Task objective:
Copy everything from the line with "Ines: 11:44 -> 11:48" down to the line with "Osaka: 3:34 -> 4:13", putting "unset" in place of "none" and keeping the rest the same. Leave the pictures out.
-*-*-
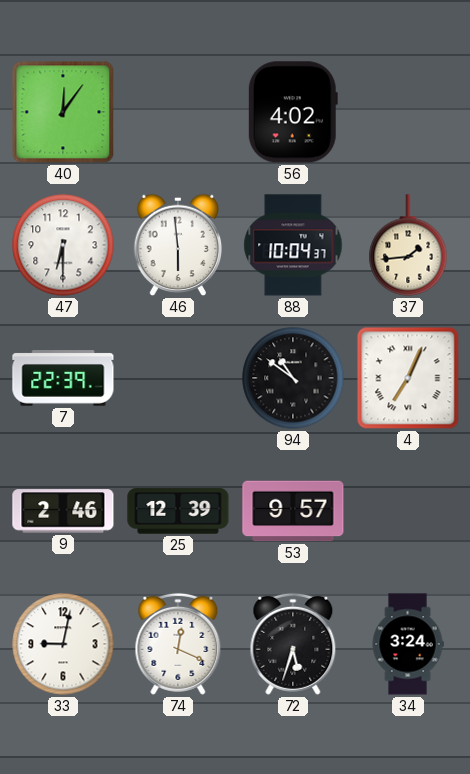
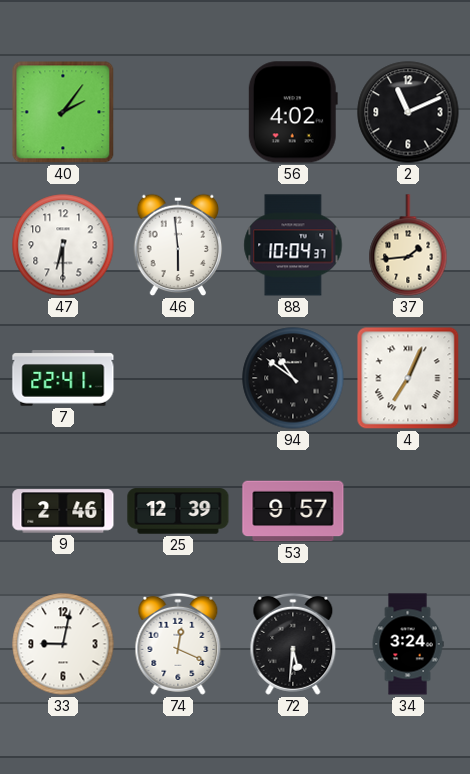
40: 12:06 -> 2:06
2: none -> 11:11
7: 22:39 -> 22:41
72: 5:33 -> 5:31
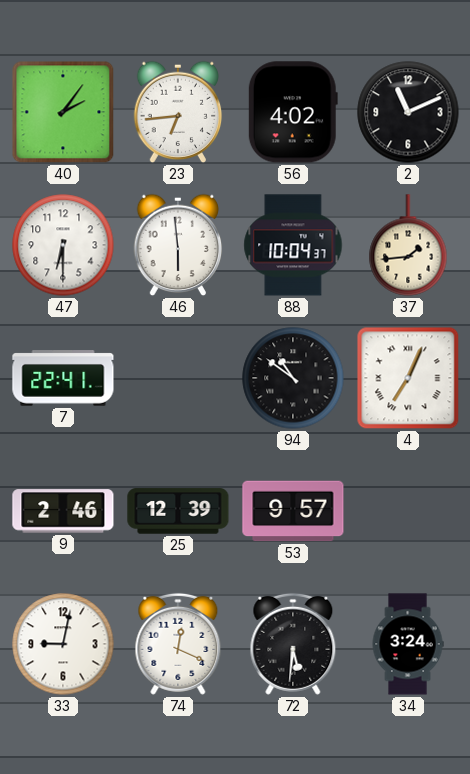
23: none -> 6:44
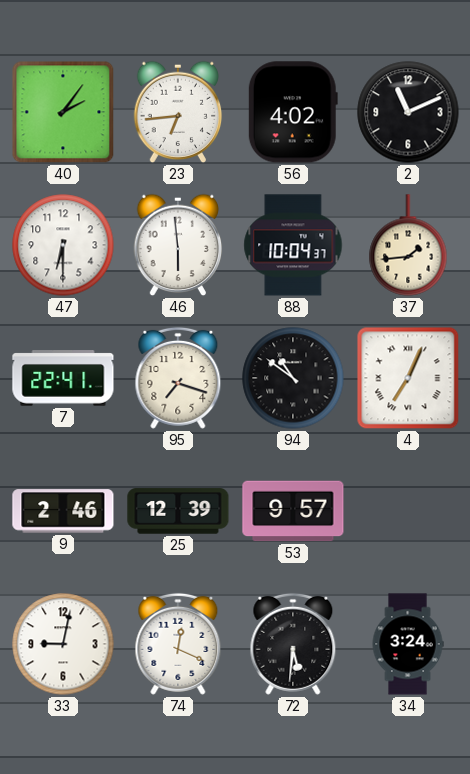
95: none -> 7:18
-*-*-
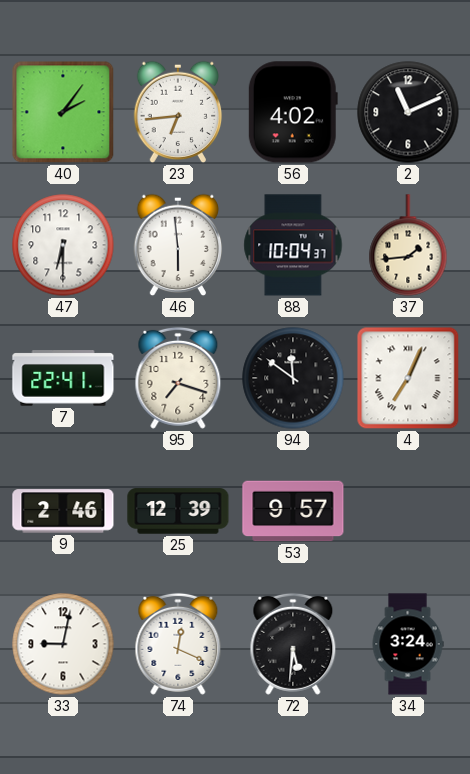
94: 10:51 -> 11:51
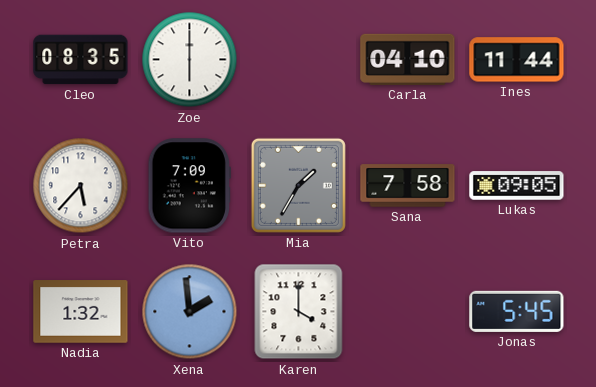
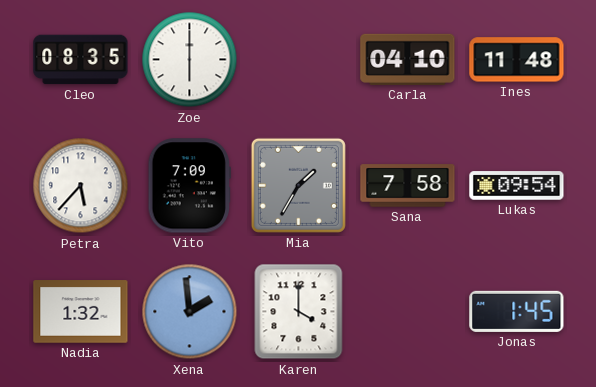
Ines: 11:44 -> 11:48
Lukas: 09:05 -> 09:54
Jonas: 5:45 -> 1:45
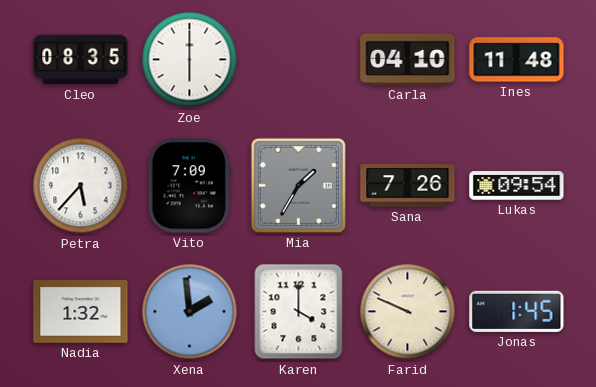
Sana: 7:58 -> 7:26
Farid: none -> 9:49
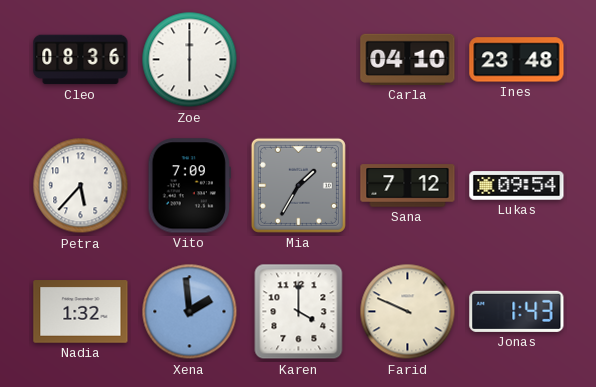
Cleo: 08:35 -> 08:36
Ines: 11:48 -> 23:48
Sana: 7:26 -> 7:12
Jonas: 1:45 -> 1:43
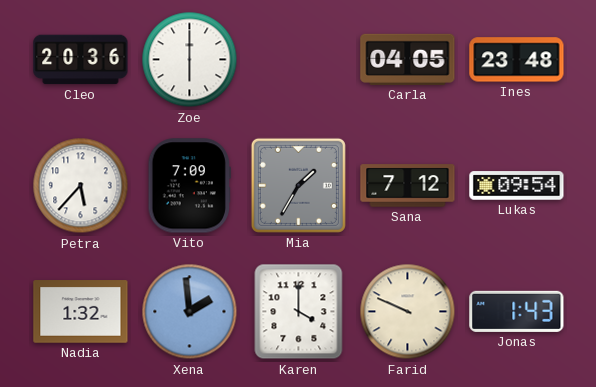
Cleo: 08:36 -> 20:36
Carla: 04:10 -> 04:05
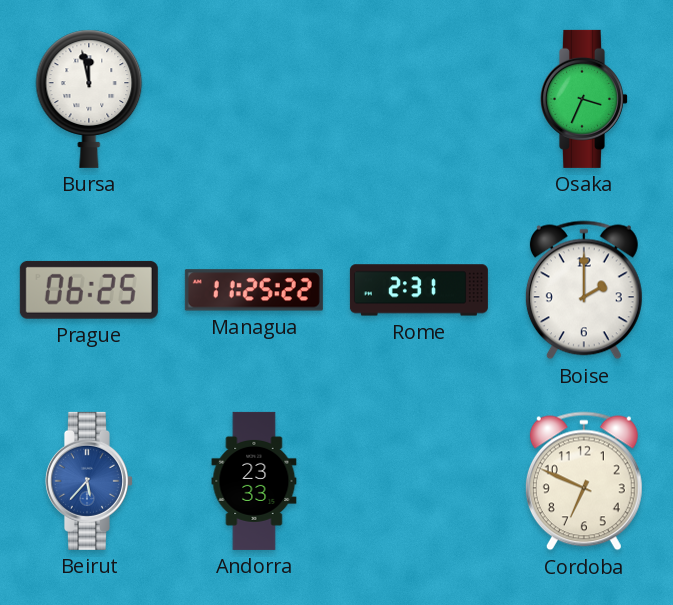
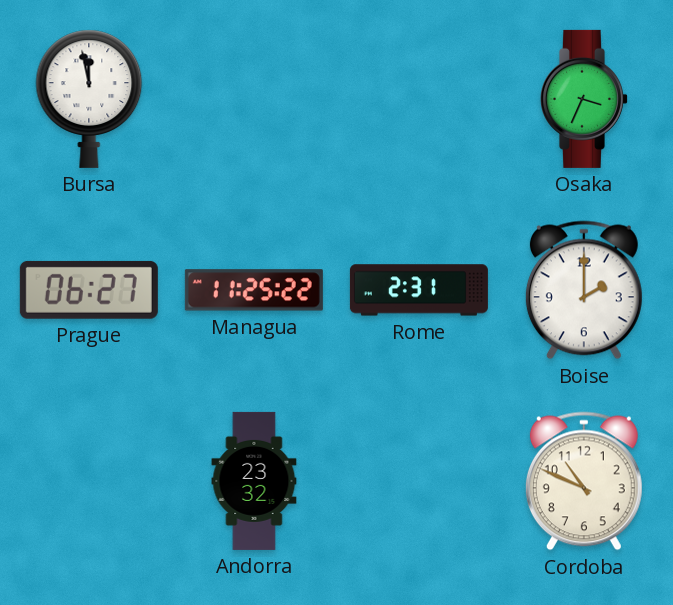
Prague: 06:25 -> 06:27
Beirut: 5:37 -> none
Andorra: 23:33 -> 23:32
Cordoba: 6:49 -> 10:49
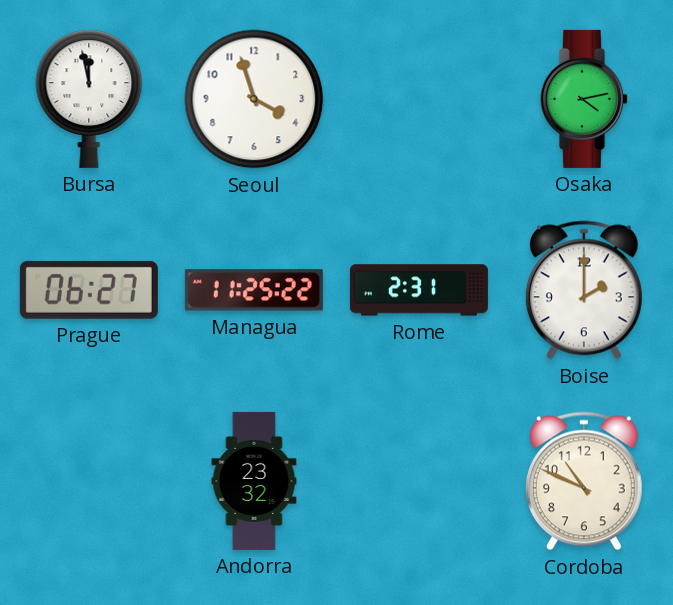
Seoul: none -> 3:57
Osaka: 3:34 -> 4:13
-*-*-
Full answer:
Ines: 11:44 -> 11:48
Lukas: 09:05 -> 09:54
Jonas: 5:45 -> 1:45
Sana: 7:58 -> 7:26
Farid: unset -> 9:49
Cleo: 08:35 -> 08:36
Ines: 11:48 -> 23:48
Sana: 7:26 -> 7:12
Jonas: 1:45 -> 1:43
Cleo: 08:36 -> 20:36
Carla: 04:10 -> 04:05
Prague: 06:25 -> 06:27
Beirut: 5:37 -> unset
Andorra: 23:33 -> 23:32
Cordoba: 6:49 -> 10:49
Seoul: unset -> 3:57
Osaka: 3:34 -> 4:13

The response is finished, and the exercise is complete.